Write out exactly the lines from the one containing "nothing => lamp (orange) 555, 112, 618, 230" through the last line of the records below, both included, and leave out any pictures.

Extracted records:
= = = = =
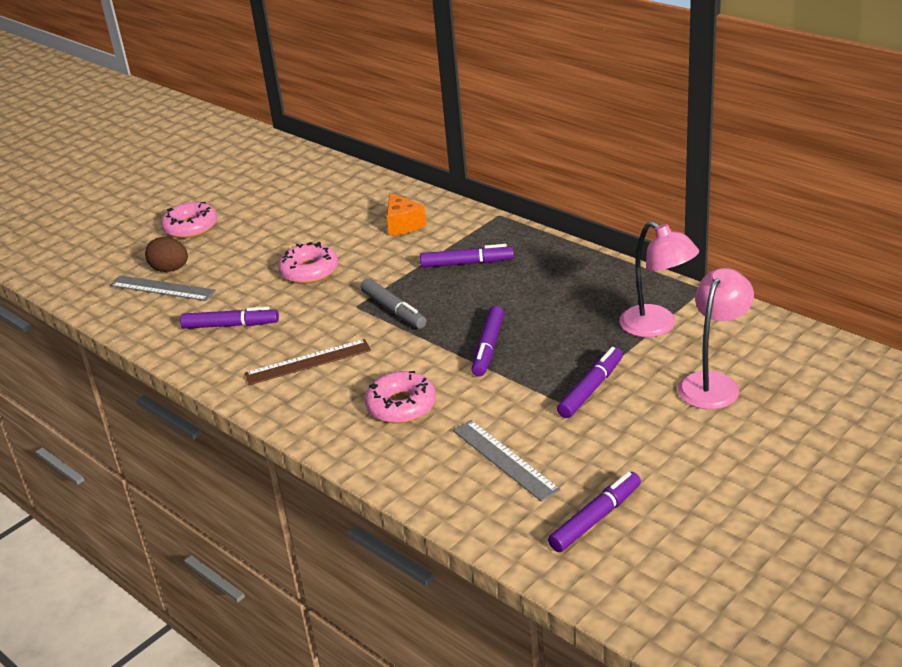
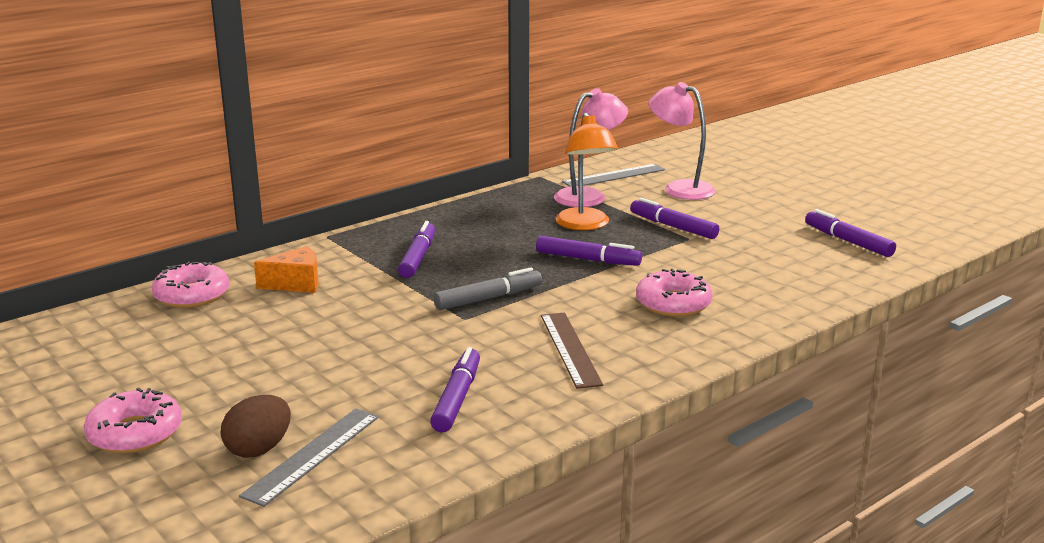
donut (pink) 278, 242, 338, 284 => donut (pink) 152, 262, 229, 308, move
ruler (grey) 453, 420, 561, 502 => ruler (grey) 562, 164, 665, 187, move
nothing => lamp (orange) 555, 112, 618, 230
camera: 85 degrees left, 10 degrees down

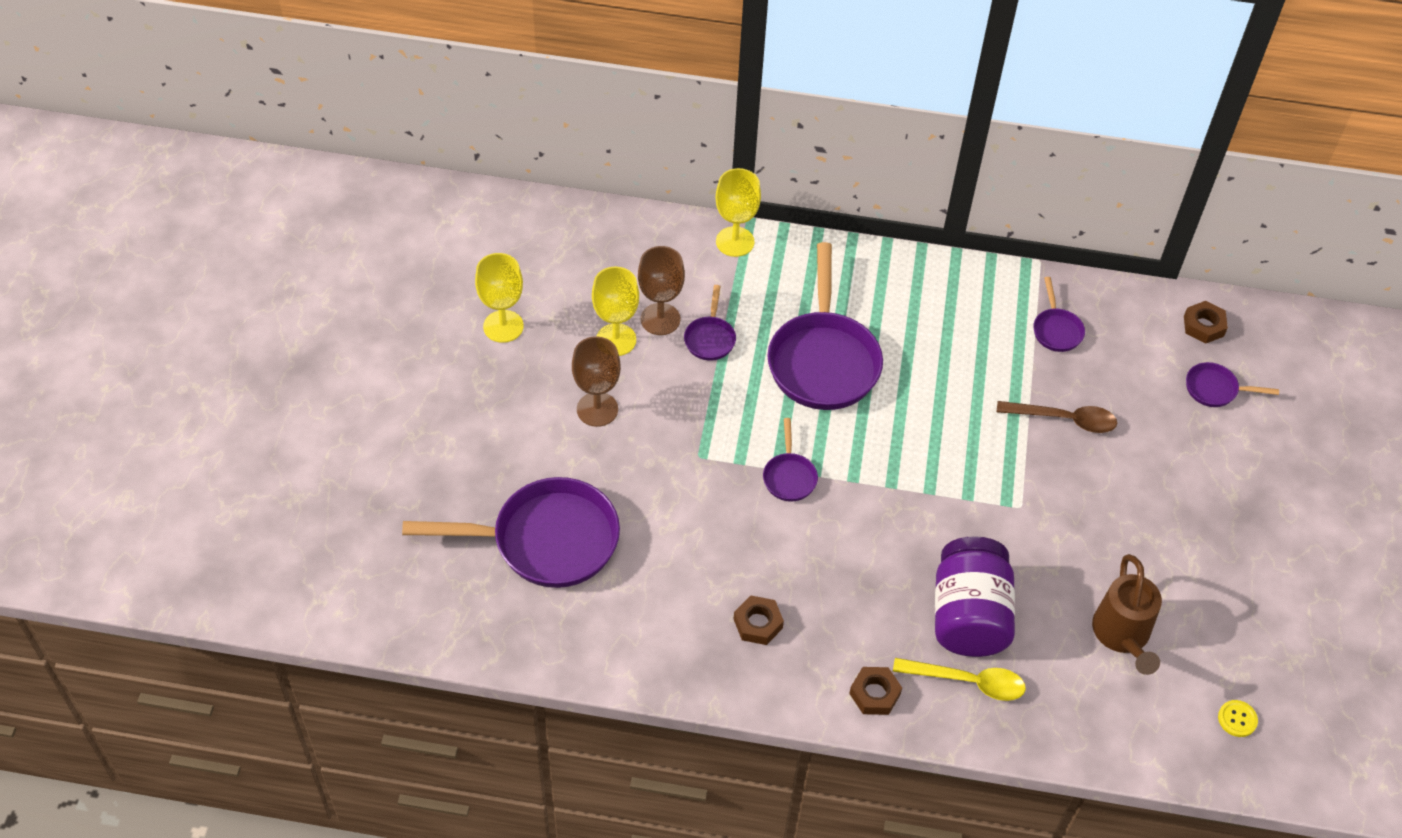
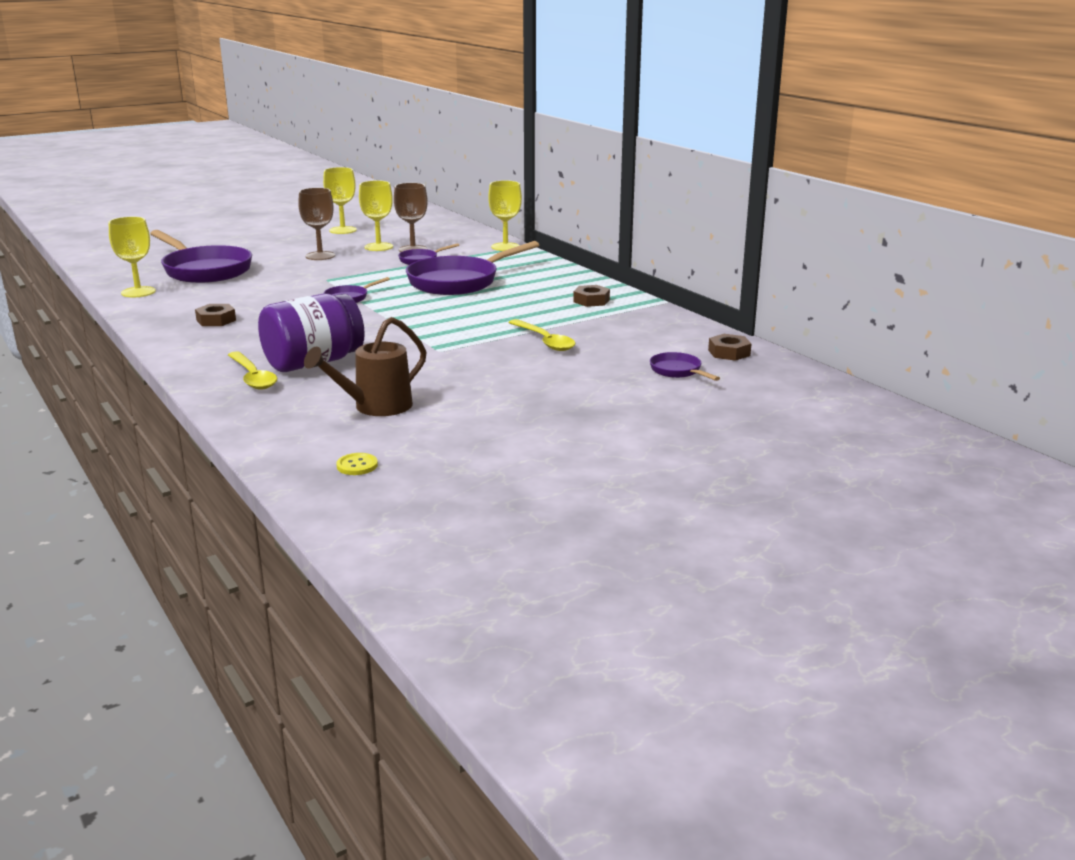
nut (brown) 849, 667, 902, 715 => nut (brown) 573, 285, 610, 307, move
spoon (brown) 997, 401, 1117, 433 => spoon (yellow) 508, 319, 575, 351
pan (purple) 1033, 277, 1085, 352 => nothing
nothing => goblet (yellow) 109, 217, 156, 297
camera: 50 degrees right, 30 degrees down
= = = = =
◆ **Expected output**
nothing => lamp (orange) 555, 112, 618, 230
camera: 85 degrees left, 10 degrees down

nut (brown) 849, 667, 902, 715 => nut (brown) 573, 285, 610, 307, move
spoon (brown) 997, 401, 1117, 433 => spoon (yellow) 508, 319, 575, 351
pan (purple) 1033, 277, 1085, 352 => nothing
nothing => goblet (yellow) 109, 217, 156, 297
camera: 50 degrees right, 30 degrees down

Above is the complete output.